## Collected data entries
>> start

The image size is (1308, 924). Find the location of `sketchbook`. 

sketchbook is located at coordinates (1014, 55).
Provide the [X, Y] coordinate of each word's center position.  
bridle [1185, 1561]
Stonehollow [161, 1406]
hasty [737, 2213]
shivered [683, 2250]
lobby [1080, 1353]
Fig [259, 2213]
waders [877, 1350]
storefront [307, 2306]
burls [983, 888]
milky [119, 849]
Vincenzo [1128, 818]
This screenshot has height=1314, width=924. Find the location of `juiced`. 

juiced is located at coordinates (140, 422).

>> end

## Work required
Reproduce every item above word for word, keeping each line unchanged.

## Result of this exercise
The image size is (1308, 924). Find the location of `sketchbook`. 

sketchbook is located at coordinates (1014, 55).
Provide the [X, Y] coordinate of each word's center position.  
bridle [1185, 1561]
Stonehollow [161, 1406]
hasty [737, 2213]
shivered [683, 2250]
lobby [1080, 1353]
Fig [259, 2213]
waders [877, 1350]
storefront [307, 2306]
burls [983, 888]
milky [119, 849]
Vincenzo [1128, 818]
This screenshot has height=1314, width=924. Find the location of `juiced`. 

juiced is located at coordinates (140, 422).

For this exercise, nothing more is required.